__Dataset content__
▬▬▬▬▬▬
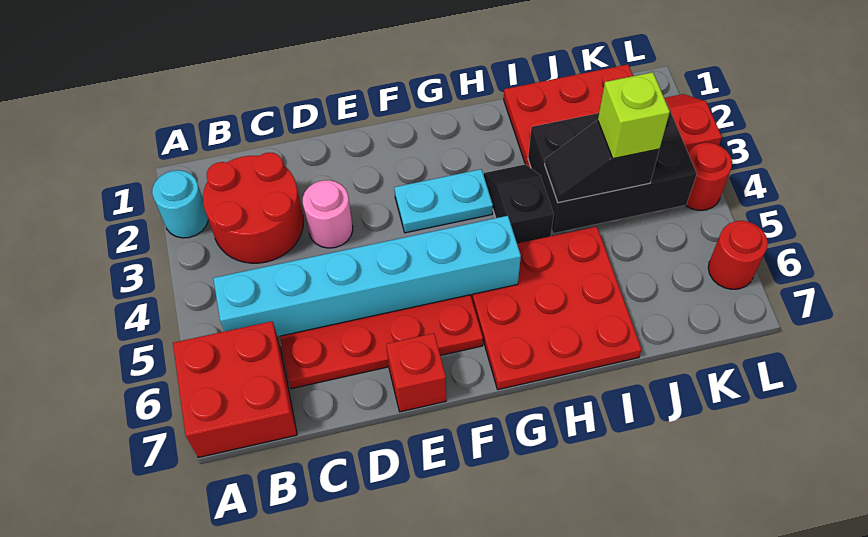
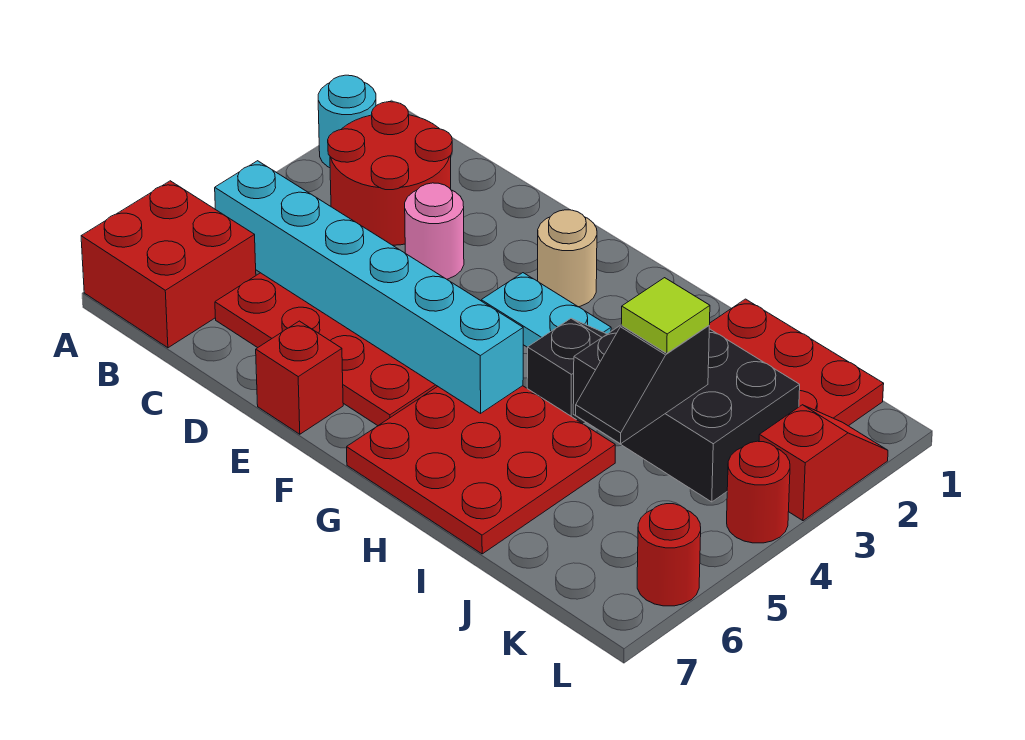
none -> tan round brick F2 level 1
black slope I4:J4 level 3 top J -> black slope J4:J5 level 3 top 4
lime brick J4 level 4 -> lime tile J4 level 4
▬▬▬▬▬▬
__Exercise__
Return all of the material exactly, without pictures.

__Solution to the problem__
none -> tan round brick F2 level 1
black slope I4:J4 level 3 top J -> black slope J4:J5 level 3 top 4
lime brick J4 level 4 -> lime tile J4 level 4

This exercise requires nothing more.